- PROBLEM TO WORK ON: Set down, exactly and only, everything from the line containing "LIGHT1 pin OUT: none -> D8" down to the line containing "SOIL3 pin AO: RX -> A0" in the data below; the pictures are not part of the copy.

- DATASET RECORDS:
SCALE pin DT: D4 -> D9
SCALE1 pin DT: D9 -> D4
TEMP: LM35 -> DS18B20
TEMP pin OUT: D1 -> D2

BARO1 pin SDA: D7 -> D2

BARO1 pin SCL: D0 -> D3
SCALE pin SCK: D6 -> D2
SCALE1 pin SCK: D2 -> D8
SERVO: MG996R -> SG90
* * *
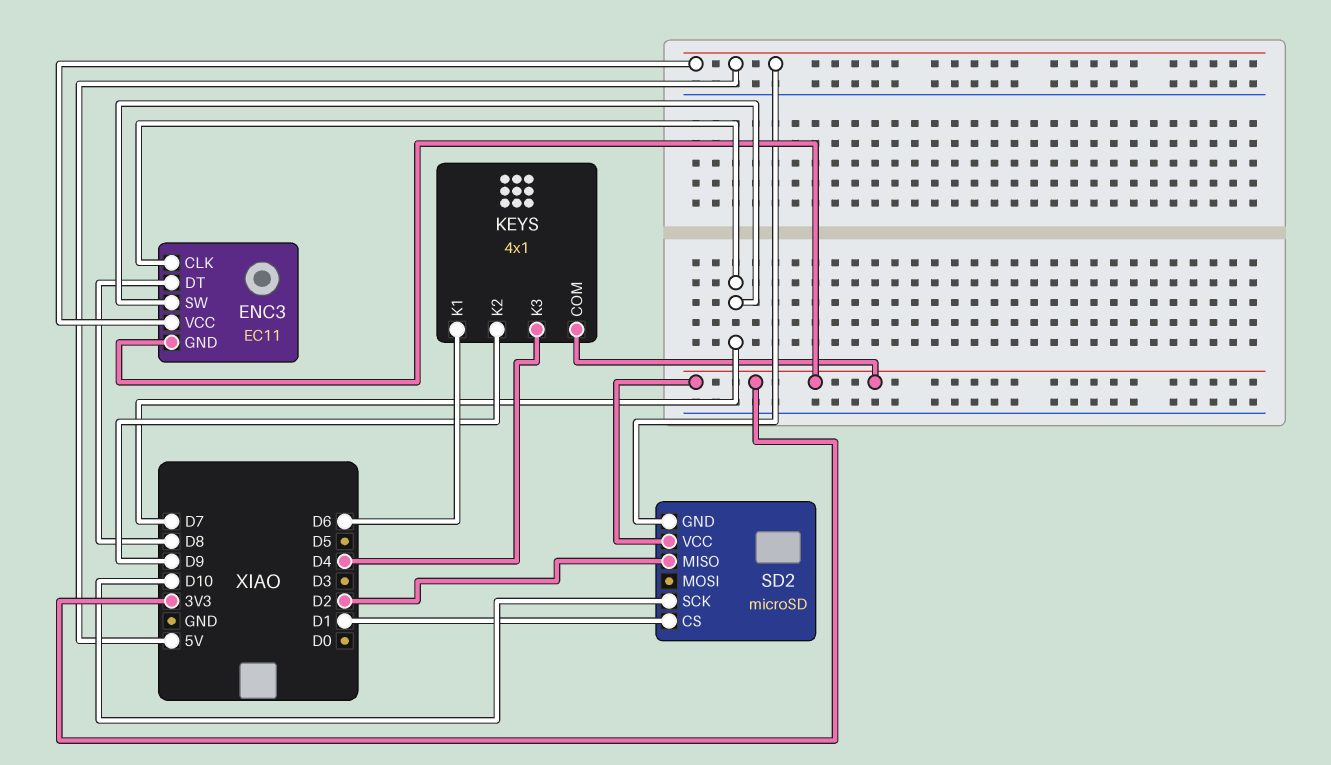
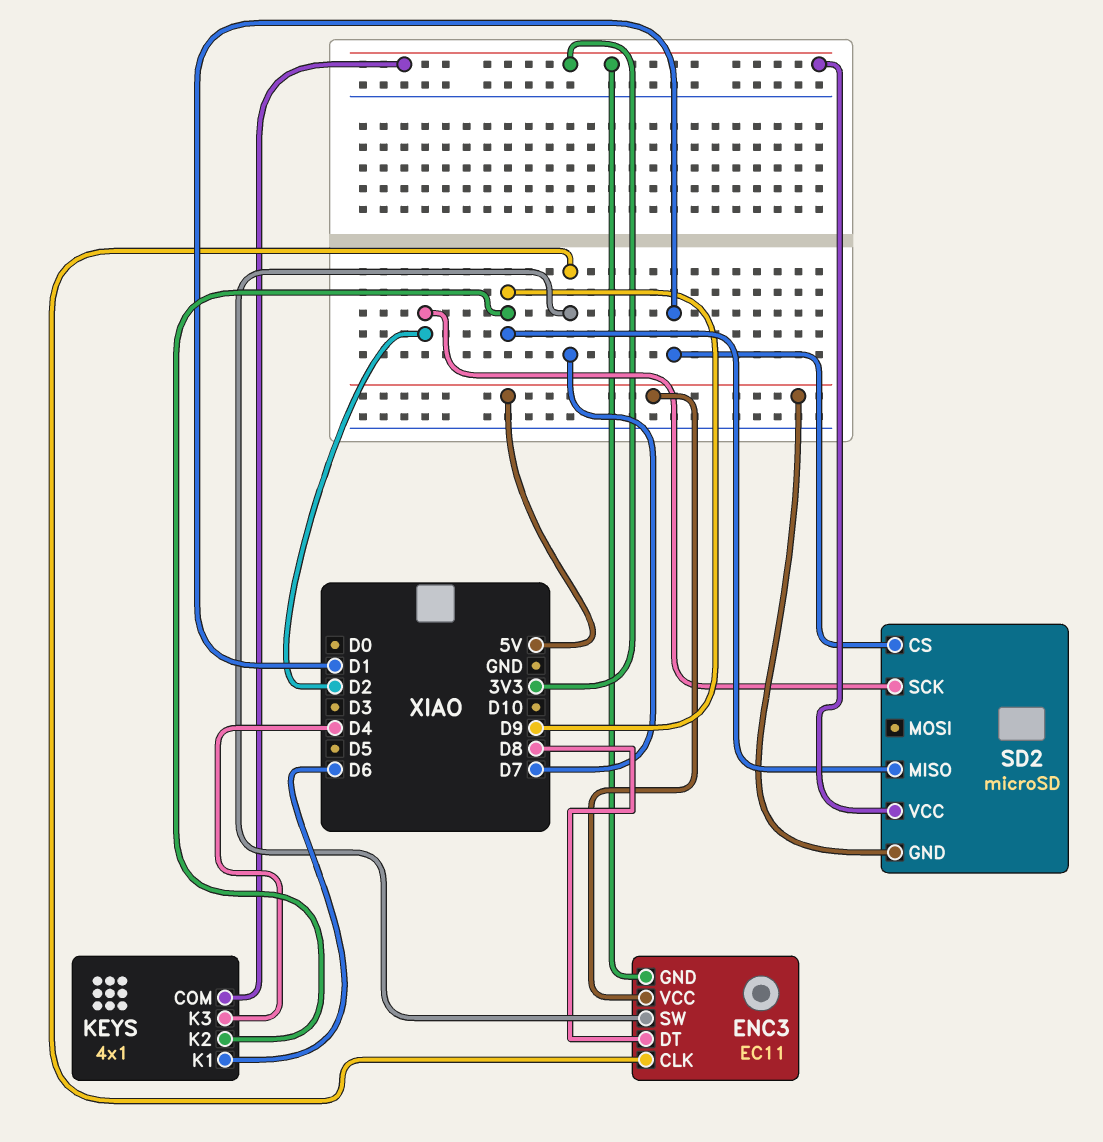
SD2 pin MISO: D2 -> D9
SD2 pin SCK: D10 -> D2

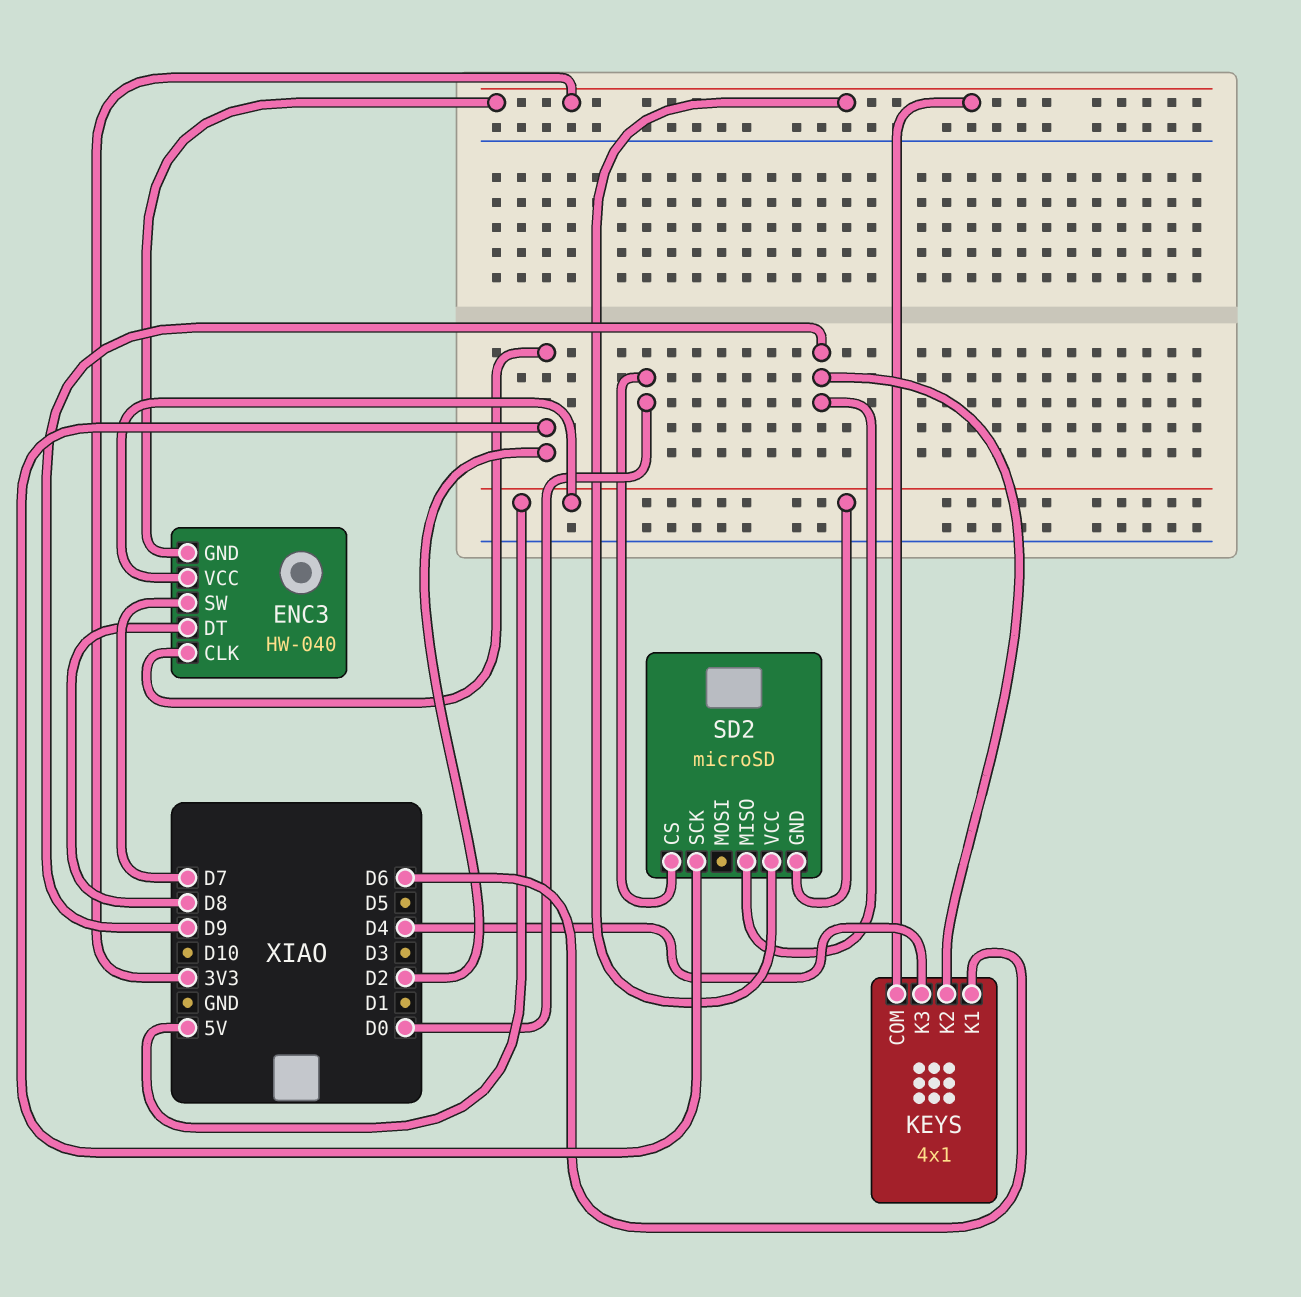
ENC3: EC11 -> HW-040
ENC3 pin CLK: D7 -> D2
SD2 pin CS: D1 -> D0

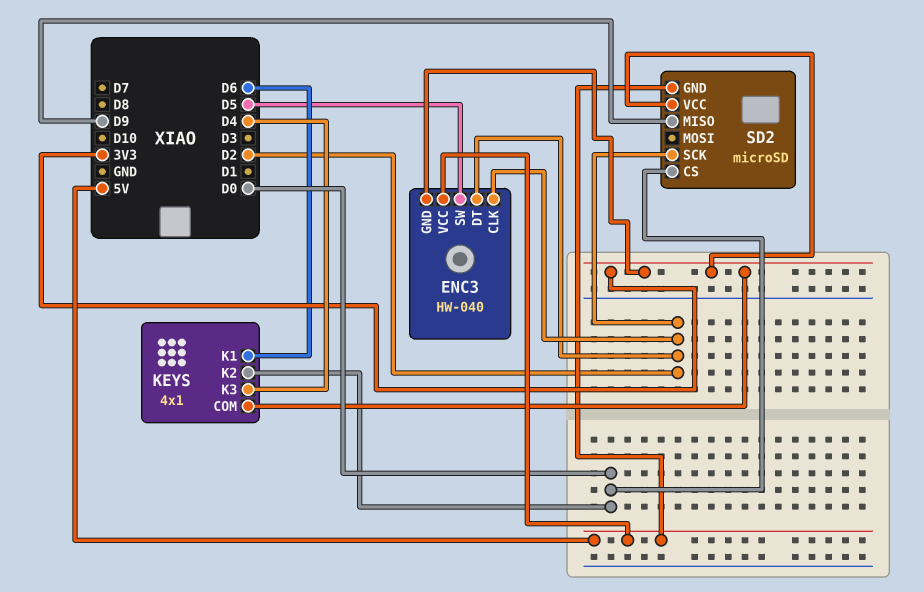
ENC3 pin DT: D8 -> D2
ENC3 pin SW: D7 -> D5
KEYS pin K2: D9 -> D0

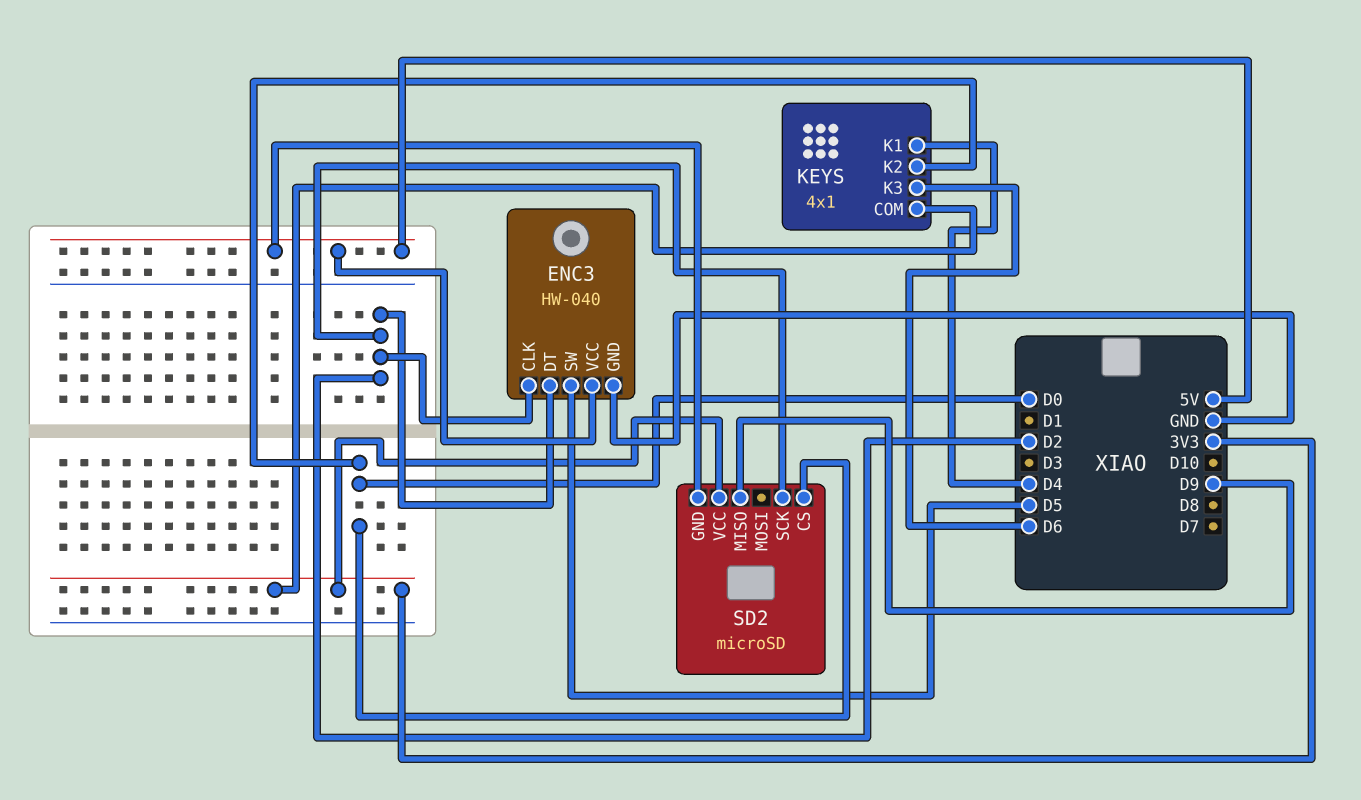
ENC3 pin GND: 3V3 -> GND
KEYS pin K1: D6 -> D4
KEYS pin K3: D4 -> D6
...
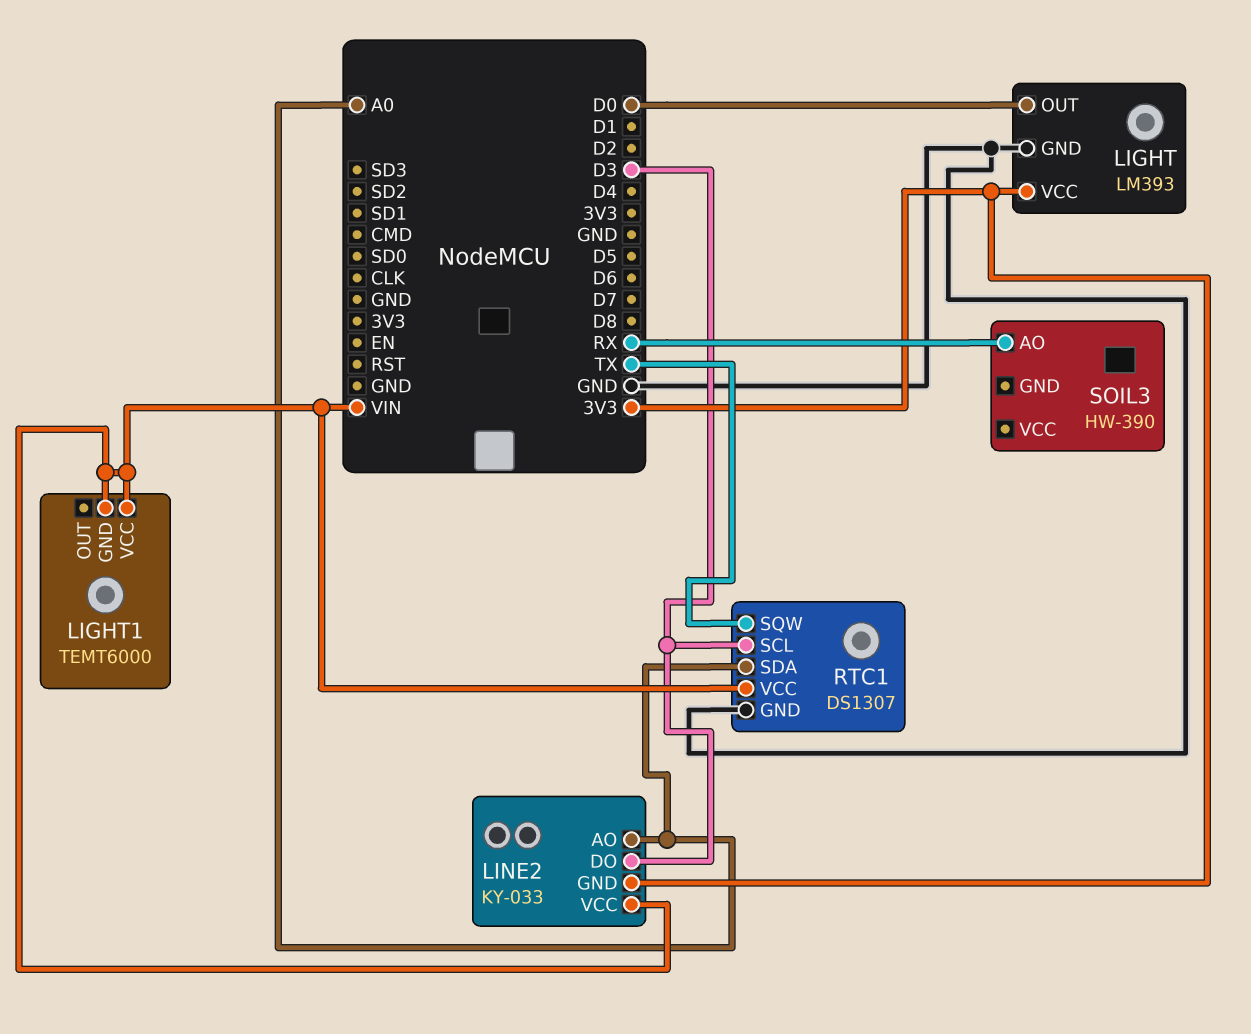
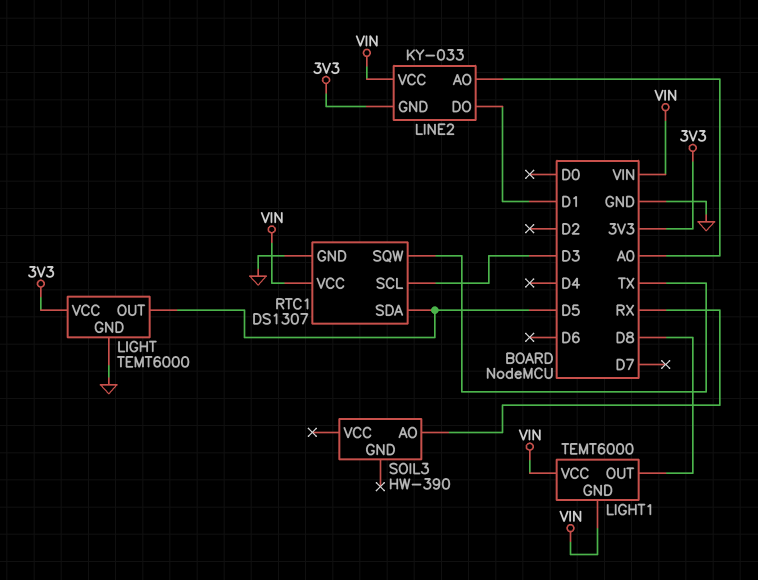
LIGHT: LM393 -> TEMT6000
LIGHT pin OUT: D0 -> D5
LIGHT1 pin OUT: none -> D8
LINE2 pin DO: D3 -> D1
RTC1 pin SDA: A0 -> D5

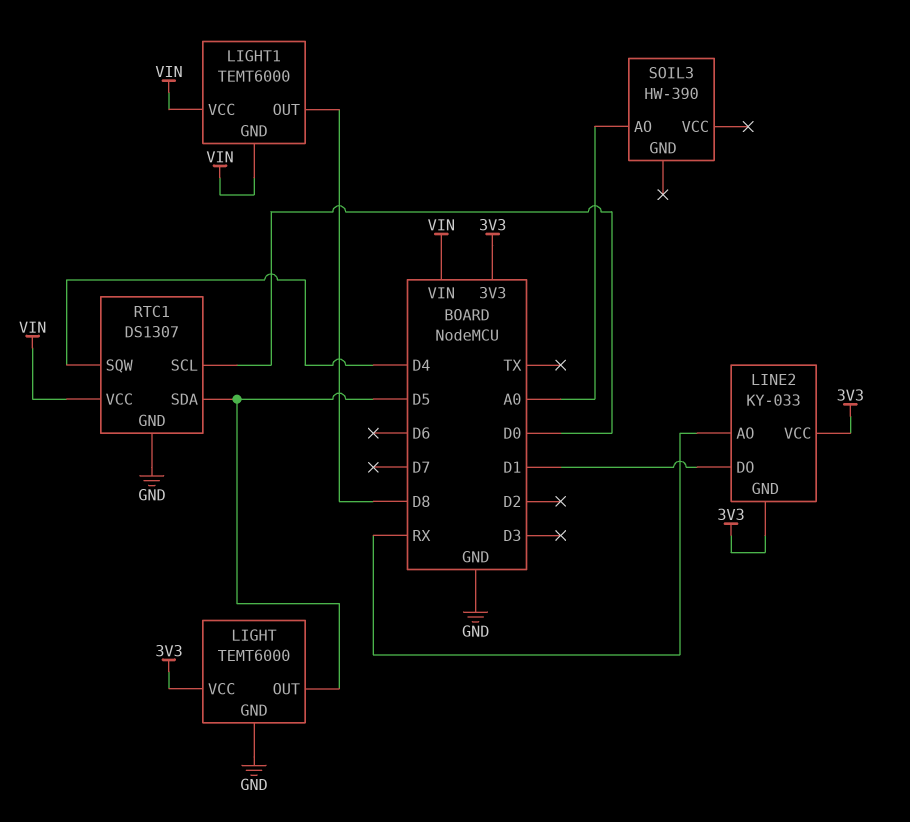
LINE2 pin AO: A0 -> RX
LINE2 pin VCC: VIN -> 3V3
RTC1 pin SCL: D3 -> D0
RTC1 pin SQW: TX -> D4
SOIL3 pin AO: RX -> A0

- ANSWER SPACE:
LIGHT1 pin OUT: none -> D8
LINE2 pin DO: D3 -> D1
RTC1 pin SDA: A0 -> D5

LINE2 pin AO: A0 -> RX
LINE2 pin VCC: VIN -> 3V3
RTC1 pin SCL: D3 -> D0
RTC1 pin SQW: TX -> D4
SOIL3 pin AO: RX -> A0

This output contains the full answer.